### [Problem details]
Records follow. Pull out every line that contains "purple".

### [Information given]
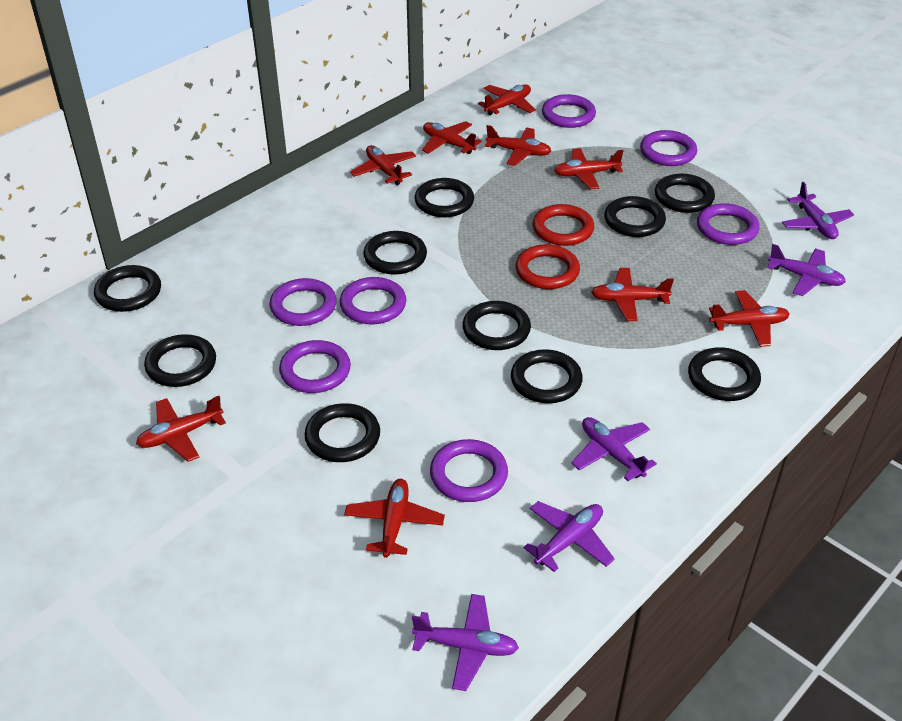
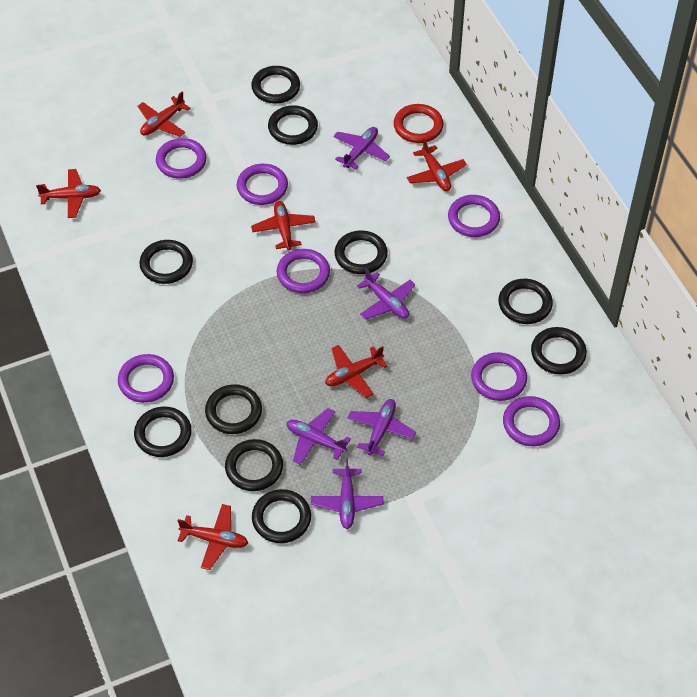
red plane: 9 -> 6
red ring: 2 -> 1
* * *
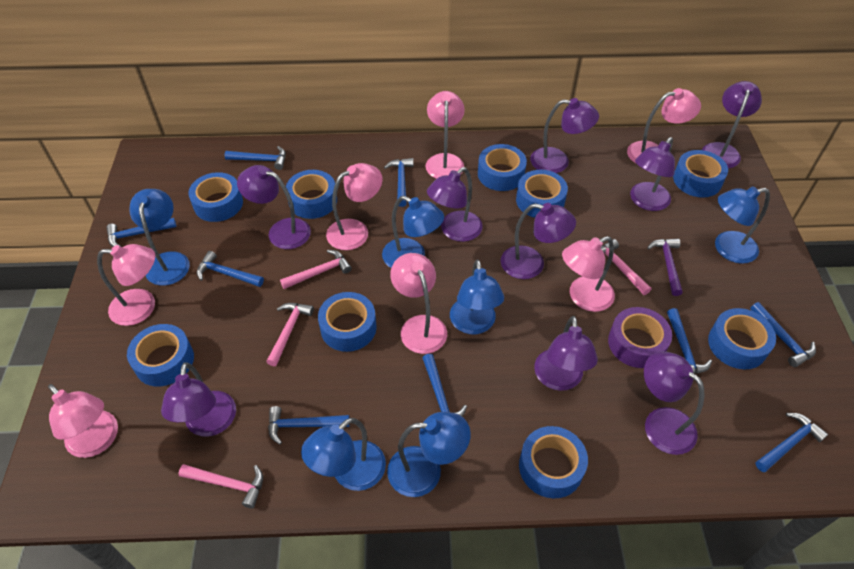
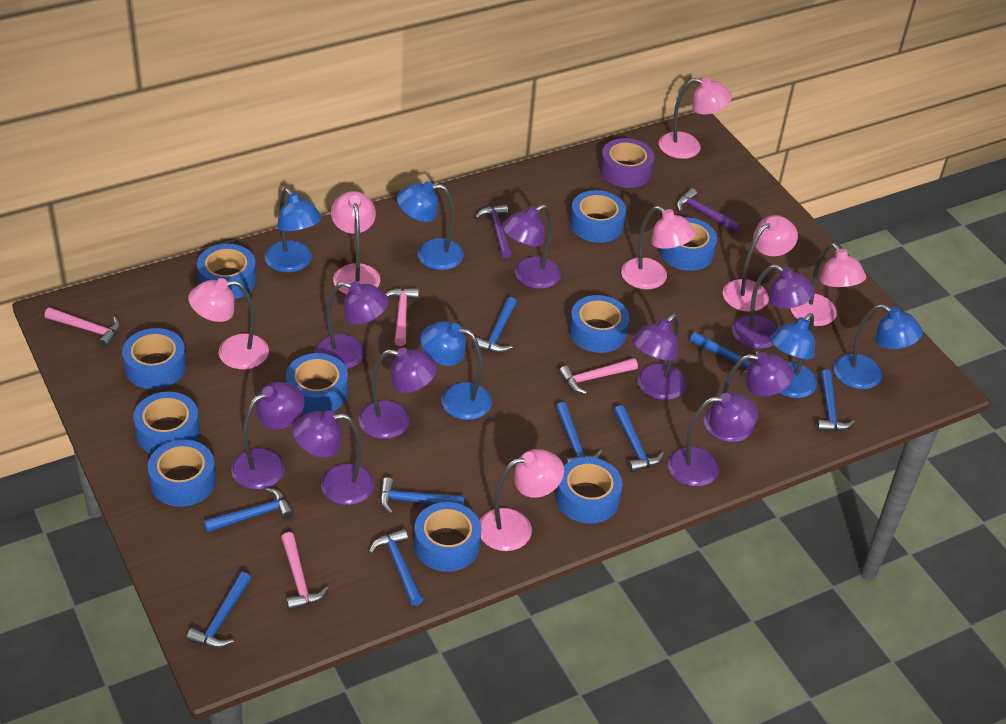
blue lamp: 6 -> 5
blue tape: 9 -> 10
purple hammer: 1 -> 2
==
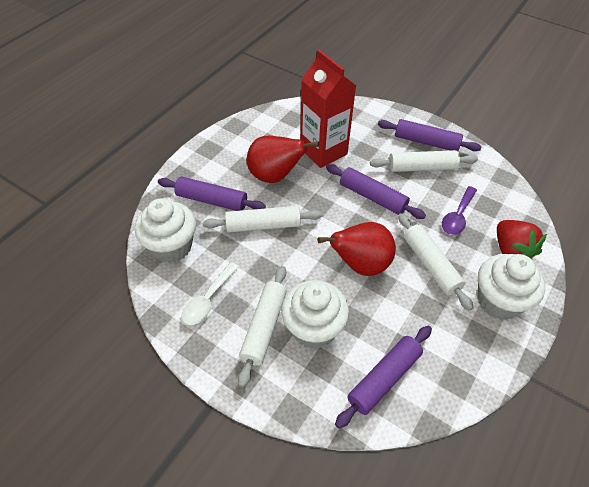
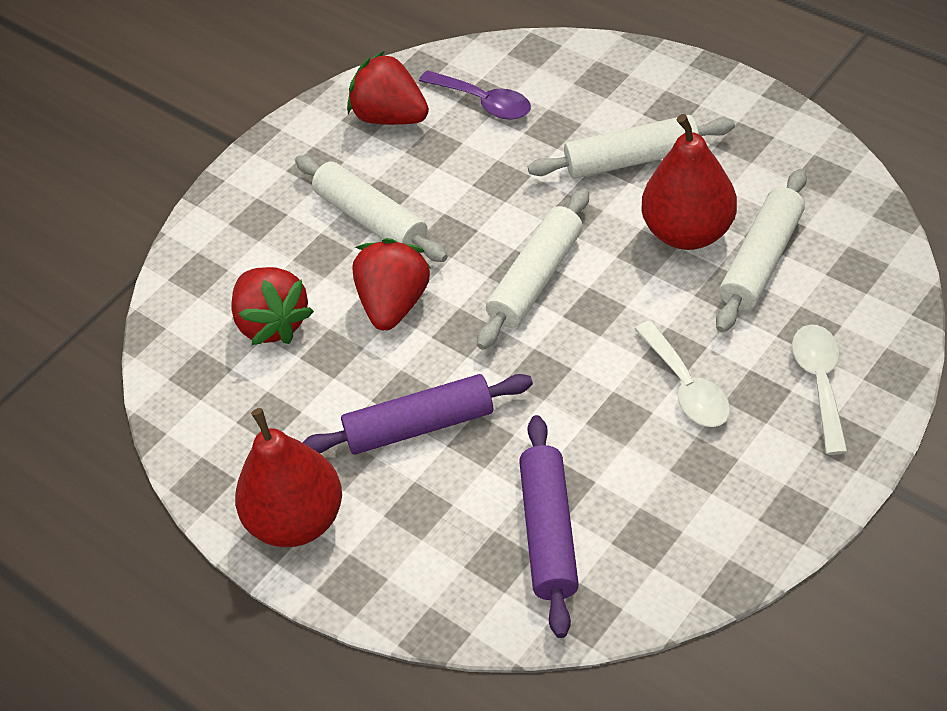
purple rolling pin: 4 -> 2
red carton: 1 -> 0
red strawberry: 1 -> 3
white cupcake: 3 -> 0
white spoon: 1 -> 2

### [Answer]
purple hammer: 1 -> 2
purple rolling pin: 4 -> 2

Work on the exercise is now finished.